== Exercise brief ==
Examine each line in the records below for the word "cutting". Report how many lines contain it, and nothing else.

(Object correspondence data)
- - - - -
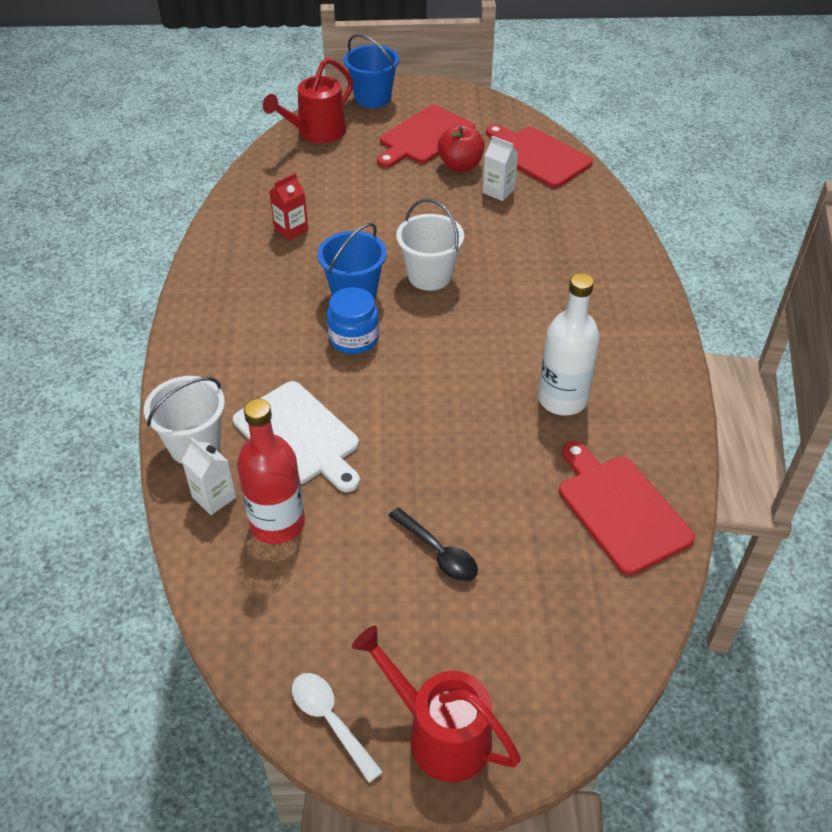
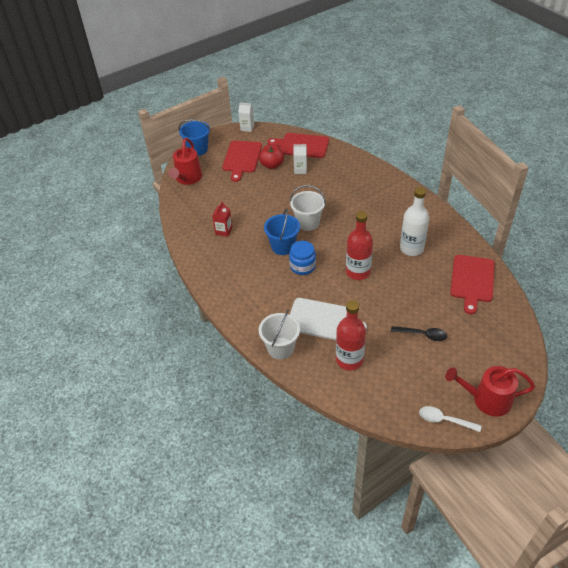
camera: 30 degrees left, 0 degrees up
(214, 497) = (312, 365): white carton -> white carton (247, 128)
(432, 391) = (358, 272): none -> red bottle
(620, 509) = (472, 280): red cutting board -> red cutting board turned 105 degrees counterclockwise

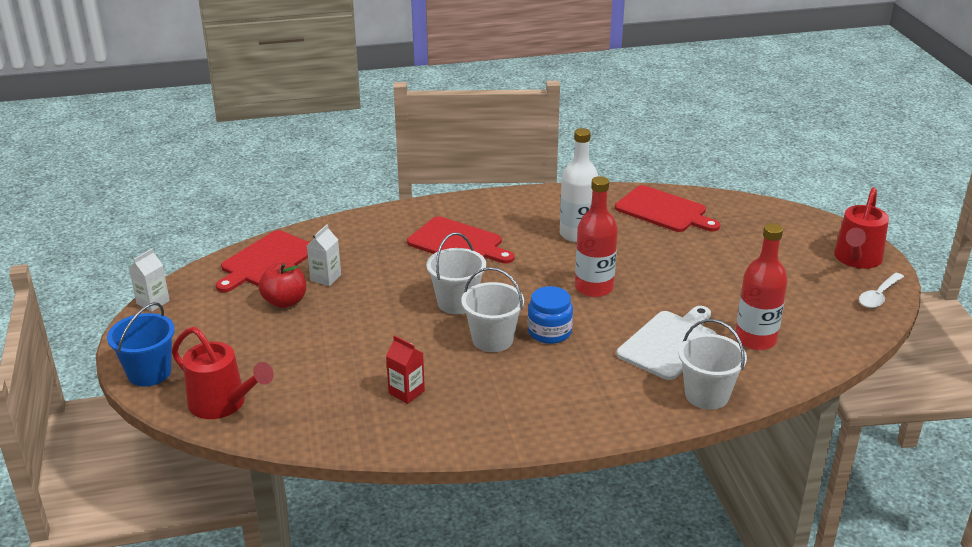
camera: 70 degrees left, 15 degrees down
(242, 158) = (233, 328): red cutting board -> red cutting board (458, 243)
(283, 246) = (492, 339): blue bucket -> white bucket
(422, 335) = (737, 271): black spoon -> none

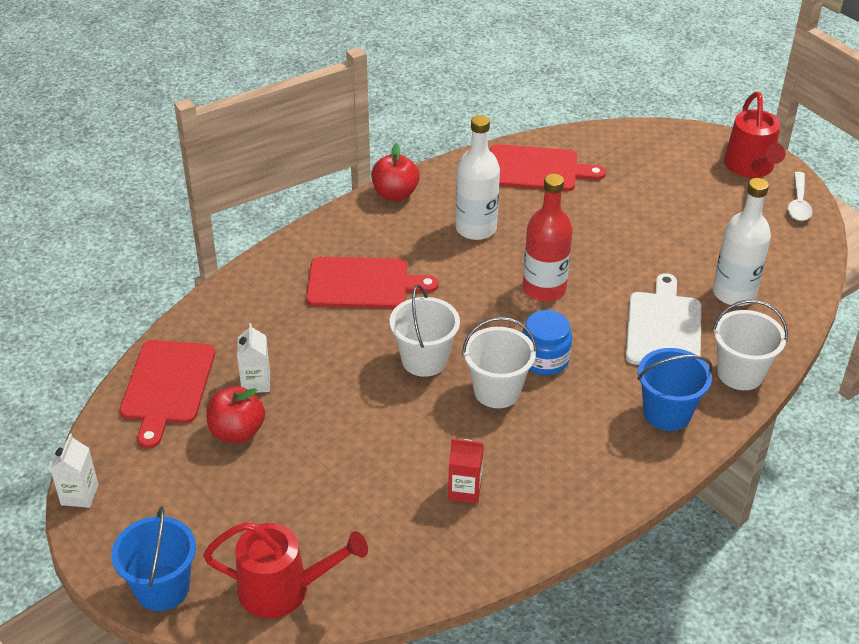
camera: 30 degrees left, 10 degrees up
(536, 196) = (395, 194): none -> red apple
(616, 400) = (667, 413): none -> blue bucket
(755, 339) = (734, 293): red bottle -> white bottle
- - - - -
== Response to this exercise ==
2